**ACTIVITY**
From the records that follow, return exactly the lines beginning at the one that contains "banana/green (no. 2 from left)" and ending at the one that contains "mug/turquoise", pictures left out.

**PROVIDED RECORDS**
..............................

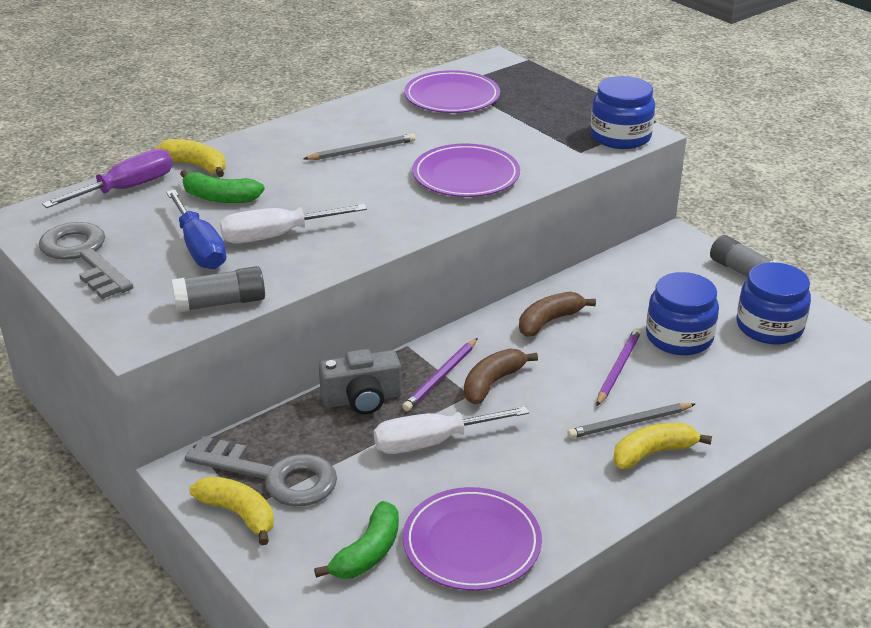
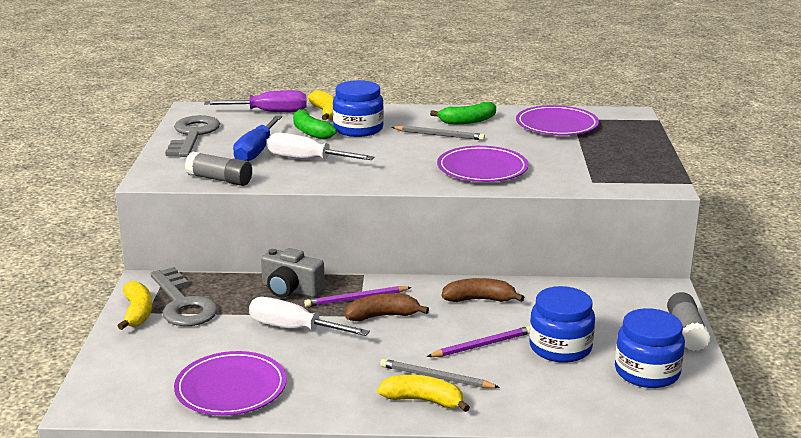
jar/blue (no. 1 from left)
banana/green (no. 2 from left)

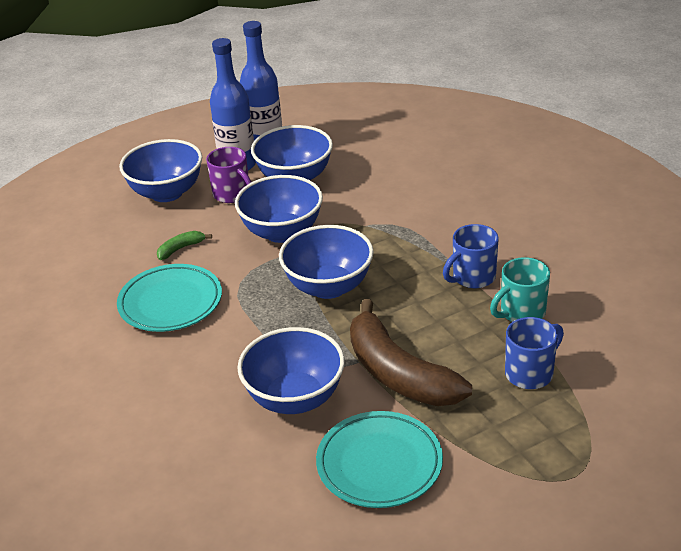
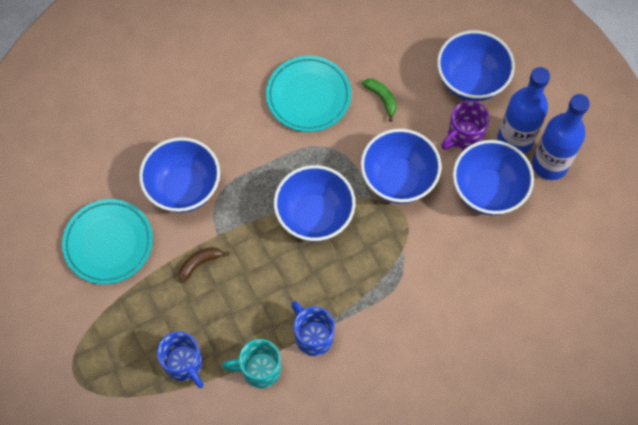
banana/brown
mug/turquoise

..............................

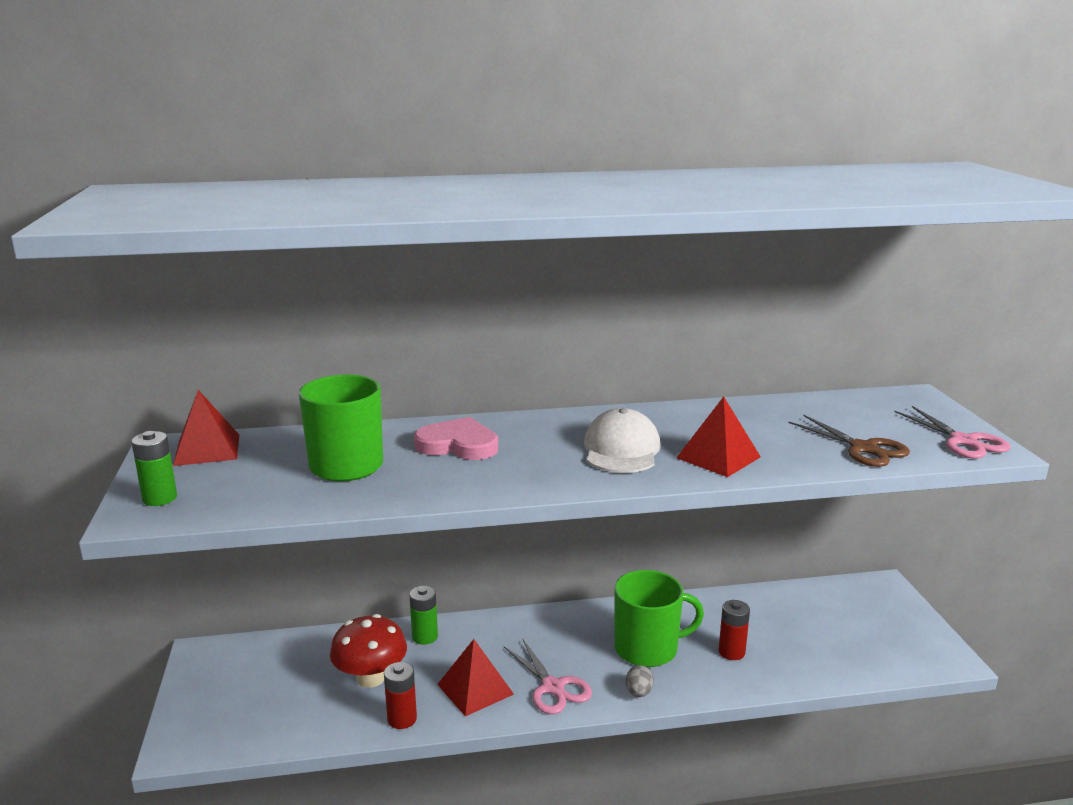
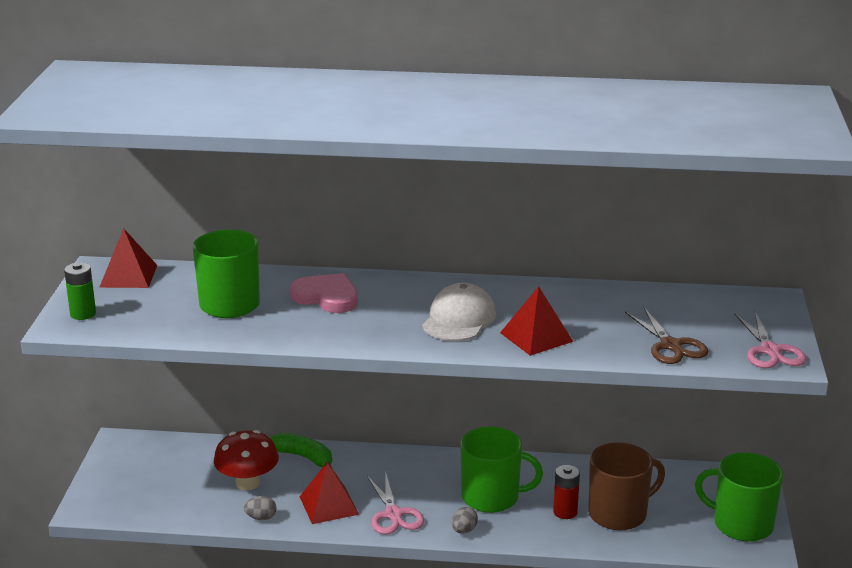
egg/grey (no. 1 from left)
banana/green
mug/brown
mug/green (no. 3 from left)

..............................

**ANSWER SPACE**
banana/green (no. 2 from left)

banana/brown
mug/turquoise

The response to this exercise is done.